[EXCERPTED RECORDS Boundary: Start]

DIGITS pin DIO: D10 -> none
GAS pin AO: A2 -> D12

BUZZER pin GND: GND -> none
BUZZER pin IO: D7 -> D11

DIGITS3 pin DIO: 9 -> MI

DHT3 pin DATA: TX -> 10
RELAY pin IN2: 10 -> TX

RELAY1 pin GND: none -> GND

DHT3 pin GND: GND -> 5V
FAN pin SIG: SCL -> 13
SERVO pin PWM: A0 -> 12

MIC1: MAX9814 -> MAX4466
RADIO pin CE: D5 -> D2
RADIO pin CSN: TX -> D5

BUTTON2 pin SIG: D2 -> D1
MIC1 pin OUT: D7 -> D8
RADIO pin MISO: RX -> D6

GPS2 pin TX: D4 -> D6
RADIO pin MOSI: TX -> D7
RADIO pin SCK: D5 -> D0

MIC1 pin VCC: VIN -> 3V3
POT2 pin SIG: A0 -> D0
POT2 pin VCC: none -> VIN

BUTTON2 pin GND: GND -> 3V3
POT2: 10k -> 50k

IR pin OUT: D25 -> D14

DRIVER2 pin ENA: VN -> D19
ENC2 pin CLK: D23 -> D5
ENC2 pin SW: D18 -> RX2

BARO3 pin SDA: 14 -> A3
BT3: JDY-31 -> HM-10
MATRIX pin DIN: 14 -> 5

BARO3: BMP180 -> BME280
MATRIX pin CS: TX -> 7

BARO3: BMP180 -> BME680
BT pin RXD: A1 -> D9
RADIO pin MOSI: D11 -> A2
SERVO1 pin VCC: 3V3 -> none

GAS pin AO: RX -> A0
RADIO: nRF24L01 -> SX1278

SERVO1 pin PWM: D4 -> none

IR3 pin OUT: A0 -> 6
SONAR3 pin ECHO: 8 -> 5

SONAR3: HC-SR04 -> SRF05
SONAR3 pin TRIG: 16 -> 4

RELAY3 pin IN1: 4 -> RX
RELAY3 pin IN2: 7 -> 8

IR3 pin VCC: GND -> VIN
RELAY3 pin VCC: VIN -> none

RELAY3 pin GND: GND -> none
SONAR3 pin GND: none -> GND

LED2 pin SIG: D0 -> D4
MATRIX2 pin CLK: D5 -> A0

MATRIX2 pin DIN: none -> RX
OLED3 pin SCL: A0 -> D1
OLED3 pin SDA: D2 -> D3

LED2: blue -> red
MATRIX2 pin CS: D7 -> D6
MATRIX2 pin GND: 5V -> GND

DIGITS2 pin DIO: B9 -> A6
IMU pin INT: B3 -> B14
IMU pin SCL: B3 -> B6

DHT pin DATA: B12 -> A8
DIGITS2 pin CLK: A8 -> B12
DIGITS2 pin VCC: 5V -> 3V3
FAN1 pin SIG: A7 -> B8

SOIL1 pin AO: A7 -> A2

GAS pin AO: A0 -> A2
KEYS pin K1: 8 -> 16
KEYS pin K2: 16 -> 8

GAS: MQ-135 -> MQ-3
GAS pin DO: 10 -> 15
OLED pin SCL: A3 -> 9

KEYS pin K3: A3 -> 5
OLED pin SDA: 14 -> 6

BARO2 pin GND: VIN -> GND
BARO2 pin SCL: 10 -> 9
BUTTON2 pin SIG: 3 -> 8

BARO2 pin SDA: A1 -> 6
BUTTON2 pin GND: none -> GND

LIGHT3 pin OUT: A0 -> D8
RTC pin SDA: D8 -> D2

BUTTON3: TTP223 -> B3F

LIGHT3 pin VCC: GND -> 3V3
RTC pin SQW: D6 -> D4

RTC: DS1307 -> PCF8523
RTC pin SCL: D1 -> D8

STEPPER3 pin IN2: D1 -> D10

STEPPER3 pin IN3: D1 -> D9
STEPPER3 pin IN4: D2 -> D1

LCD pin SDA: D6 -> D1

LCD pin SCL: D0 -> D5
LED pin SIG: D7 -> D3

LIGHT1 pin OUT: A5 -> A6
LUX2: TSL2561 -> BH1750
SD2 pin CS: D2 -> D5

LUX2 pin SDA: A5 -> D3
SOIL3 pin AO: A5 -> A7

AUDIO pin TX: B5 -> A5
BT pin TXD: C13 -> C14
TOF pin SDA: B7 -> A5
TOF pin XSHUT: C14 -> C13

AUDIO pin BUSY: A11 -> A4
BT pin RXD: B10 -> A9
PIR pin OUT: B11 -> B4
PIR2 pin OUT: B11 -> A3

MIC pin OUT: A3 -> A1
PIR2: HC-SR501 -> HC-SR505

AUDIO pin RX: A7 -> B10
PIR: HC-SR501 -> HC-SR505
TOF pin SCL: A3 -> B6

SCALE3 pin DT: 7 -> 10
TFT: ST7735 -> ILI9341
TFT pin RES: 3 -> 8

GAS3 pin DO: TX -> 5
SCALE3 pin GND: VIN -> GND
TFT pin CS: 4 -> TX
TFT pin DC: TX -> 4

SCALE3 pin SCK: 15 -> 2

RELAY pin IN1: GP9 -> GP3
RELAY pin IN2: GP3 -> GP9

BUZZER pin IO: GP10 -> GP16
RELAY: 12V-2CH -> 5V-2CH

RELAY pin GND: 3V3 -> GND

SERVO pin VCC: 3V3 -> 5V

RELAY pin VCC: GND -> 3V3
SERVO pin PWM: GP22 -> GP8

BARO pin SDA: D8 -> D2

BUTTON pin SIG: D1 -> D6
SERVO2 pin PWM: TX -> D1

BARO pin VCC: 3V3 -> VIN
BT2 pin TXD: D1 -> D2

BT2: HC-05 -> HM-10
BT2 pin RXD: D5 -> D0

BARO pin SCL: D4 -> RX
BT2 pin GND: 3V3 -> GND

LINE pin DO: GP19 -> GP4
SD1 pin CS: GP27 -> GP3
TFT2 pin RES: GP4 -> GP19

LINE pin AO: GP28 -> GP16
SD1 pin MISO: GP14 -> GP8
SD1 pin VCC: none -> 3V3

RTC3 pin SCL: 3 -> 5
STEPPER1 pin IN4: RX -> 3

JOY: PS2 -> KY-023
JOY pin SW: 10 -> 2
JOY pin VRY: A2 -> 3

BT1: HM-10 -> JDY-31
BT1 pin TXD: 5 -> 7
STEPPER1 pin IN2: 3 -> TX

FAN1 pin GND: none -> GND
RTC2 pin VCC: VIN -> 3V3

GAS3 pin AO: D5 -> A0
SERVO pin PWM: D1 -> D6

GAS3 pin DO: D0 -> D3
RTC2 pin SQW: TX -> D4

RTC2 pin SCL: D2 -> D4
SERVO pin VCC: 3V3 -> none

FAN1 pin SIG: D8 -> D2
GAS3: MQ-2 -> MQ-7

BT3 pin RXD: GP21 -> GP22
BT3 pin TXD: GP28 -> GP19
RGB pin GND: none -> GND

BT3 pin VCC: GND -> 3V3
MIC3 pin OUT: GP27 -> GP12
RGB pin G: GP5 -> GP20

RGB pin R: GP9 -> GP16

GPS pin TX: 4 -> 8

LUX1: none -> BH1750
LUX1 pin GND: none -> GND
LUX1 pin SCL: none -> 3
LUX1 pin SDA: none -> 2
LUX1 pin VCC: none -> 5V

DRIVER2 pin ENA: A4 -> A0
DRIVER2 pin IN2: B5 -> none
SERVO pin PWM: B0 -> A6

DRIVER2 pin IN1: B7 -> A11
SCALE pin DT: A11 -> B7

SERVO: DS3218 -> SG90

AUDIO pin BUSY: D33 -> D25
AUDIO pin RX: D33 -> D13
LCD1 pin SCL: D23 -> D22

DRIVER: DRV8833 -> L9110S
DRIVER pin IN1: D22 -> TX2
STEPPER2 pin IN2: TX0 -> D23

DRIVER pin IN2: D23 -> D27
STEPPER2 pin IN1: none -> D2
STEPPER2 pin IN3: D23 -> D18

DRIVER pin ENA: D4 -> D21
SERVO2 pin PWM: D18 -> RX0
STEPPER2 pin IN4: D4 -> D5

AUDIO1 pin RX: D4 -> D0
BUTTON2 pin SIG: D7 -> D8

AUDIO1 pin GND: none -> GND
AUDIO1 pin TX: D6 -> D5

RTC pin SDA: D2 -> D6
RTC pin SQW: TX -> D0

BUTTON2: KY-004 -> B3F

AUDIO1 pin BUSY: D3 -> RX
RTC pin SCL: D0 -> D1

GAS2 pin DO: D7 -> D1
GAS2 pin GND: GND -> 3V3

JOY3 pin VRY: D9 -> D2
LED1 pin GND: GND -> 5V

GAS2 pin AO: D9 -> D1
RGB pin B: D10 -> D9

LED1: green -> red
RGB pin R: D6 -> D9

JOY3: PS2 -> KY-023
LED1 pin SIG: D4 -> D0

[EXCERPTED RECORDS Boundary: End]

__YOUR TASK__:
Write out exactly the lines above from the line with "SERVO pin PWM: D1 -> D6" through the line with "LUX1 pin GND: none -> GND", both of them included, and leave out all other lines.

__TASK OUTPUT__:
SERVO pin PWM: D1 -> D6

GAS3 pin DO: D0 -> D3
RTC2 pin SQW: TX -> D4

RTC2 pin SCL: D2 -> D4
SERVO pin VCC: 3V3 -> none

FAN1 pin SIG: D8 -> D2
GAS3: MQ-2 -> MQ-7

BT3 pin RXD: GP21 -> GP22
BT3 pin TXD: GP28 -> GP19
RGB pin GND: none -> GND

BT3 pin VCC: GND -> 3V3
MIC3 pin OUT: GP27 -> GP12
RGB pin G: GP5 -> GP20

RGB pin R: GP9 -> GP16

GPS pin TX: 4 -> 8

LUX1: none -> BH1750
LUX1 pin GND: none -> GND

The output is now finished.